**** Provided data
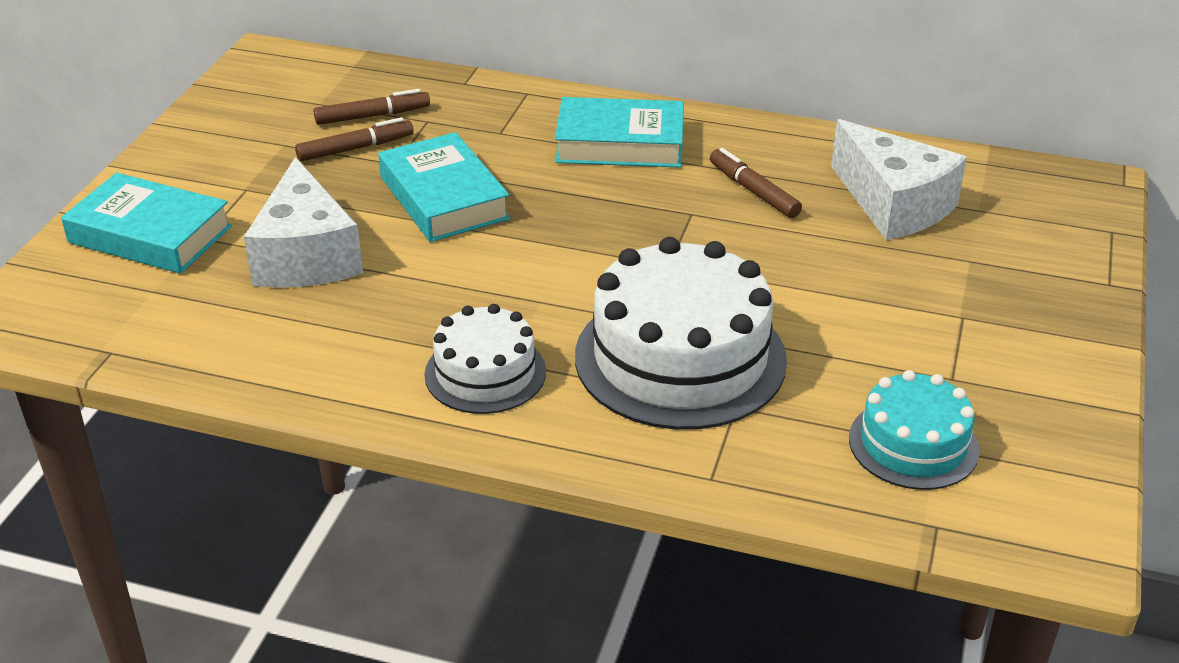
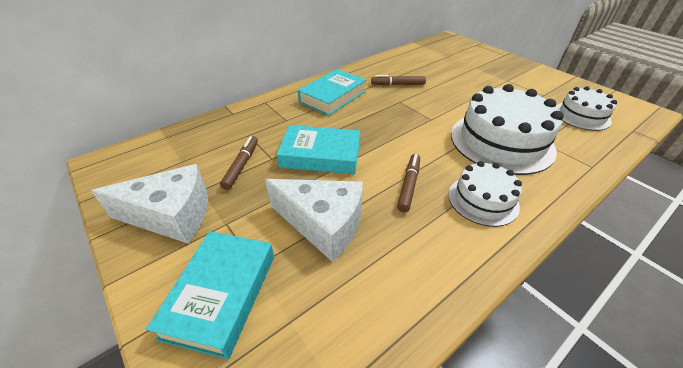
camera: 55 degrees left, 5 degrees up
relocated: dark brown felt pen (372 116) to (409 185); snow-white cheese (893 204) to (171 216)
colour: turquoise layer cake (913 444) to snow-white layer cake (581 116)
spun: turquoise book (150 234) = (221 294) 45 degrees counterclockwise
********
Would you reproduce the listing above exactly, without any of its images?

__Answer space__:
camera: 55 degrees left, 5 degrees up
relocated: dark brown felt pen (372 116) to (409 185); snow-white cheese (893 204) to (171 216)
colour: turquoise layer cake (913 444) to snow-white layer cake (581 116)
spun: turquoise book (150 234) = (221 294) 45 degrees counterclockwise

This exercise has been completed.